Below is a block of records; reproduce all of them exactly and leave out any pictures.

> **SOURCE MATERIAL**:
########
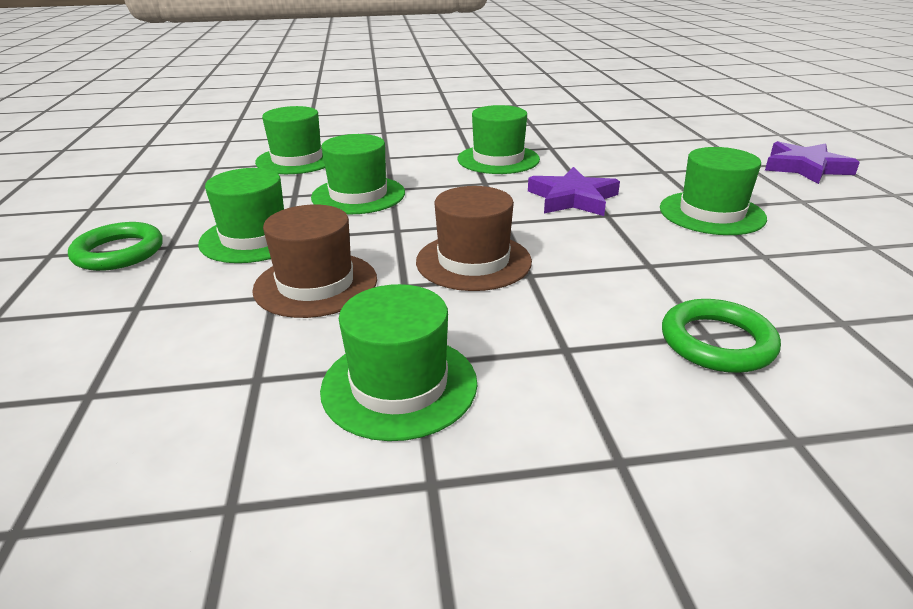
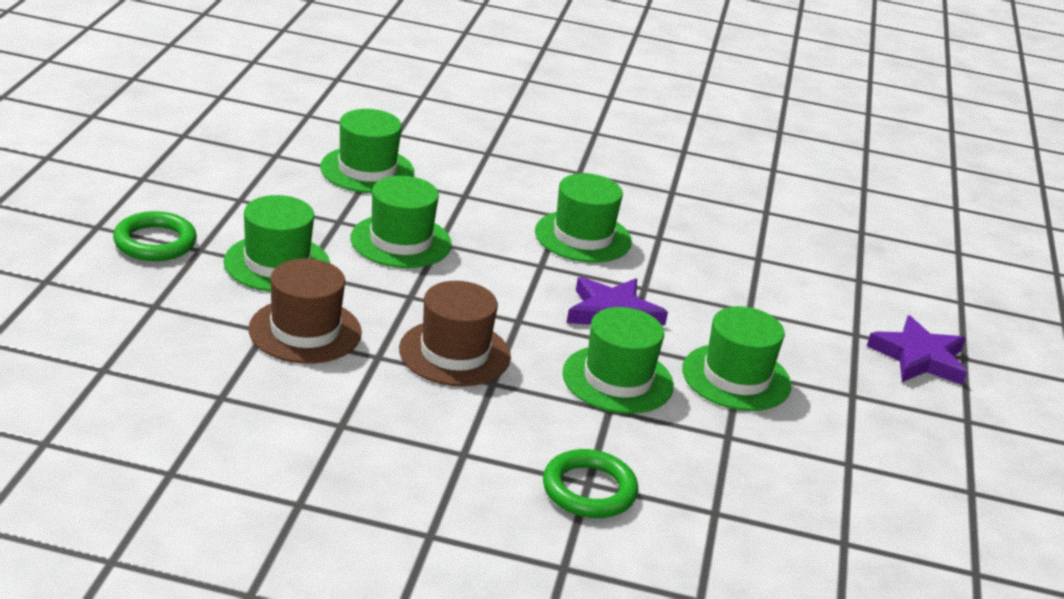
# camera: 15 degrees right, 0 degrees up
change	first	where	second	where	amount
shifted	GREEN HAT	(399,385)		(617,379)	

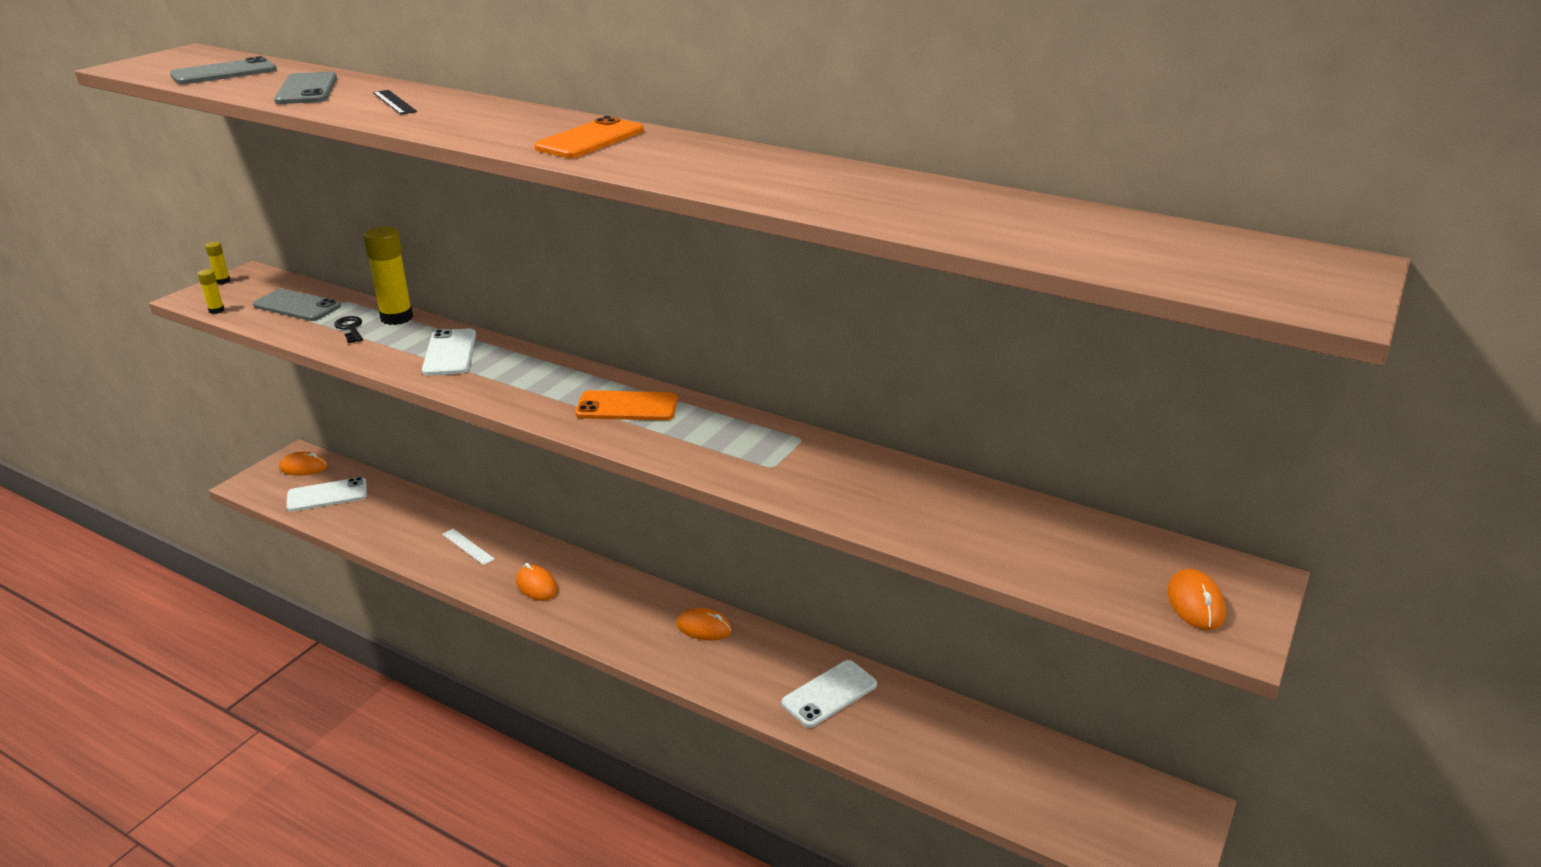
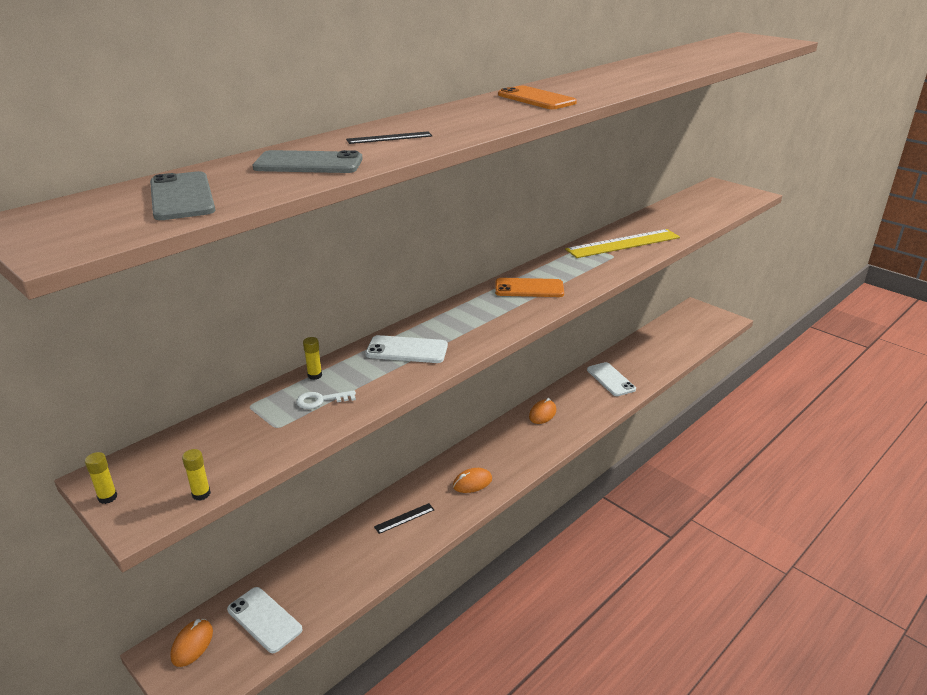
# camera: 75 degrees left, 0 degrees up
change	first	where	second	where	amount
gone	GREY PHONE	(297,306)			
gone	ORANGE MOUSE	(1195,603)			
new			YELLOW RULER	(623,243)	
repainted	BLACK KEY	(350,328)	WHITE KEY	(321,400)	
repainted	WHITE RULER	(468,546)	BLACK RULER	(404,518)	
rotated	WHITE PHONE	(327,495)		(264,619)	45 degrees counterclockwise
rotated	ORANGE PHONE	(627,407)		(529,288)	75 degrees clockwise
scaled	YELLOW GLUE STICK	(396,318)		(314,375)	x0.47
########
> **YOUR SOLUTION**:
# camera: 15 degrees right, 0 degrees up
change	first	where	second	where	amount
shifted	GREEN HAT	(399,385)		(617,379)	

# camera: 75 degrees left, 0 degrees up
change	first	where	second	where	amount
gone	GREY PHONE	(297,306)			
gone	ORANGE MOUSE	(1195,603)			
new			YELLOW RULER	(623,243)	
repainted	BLACK KEY	(350,328)	WHITE KEY	(321,400)	
repainted	WHITE RULER	(468,546)	BLACK RULER	(404,518)	
rotated	WHITE PHONE	(327,495)		(264,619)	45 degrees counterclockwise
rotated	ORANGE PHONE	(627,407)		(529,288)	75 degrees clockwise
scaled	YELLOW GLUE STICK	(396,318)		(314,375)	x0.47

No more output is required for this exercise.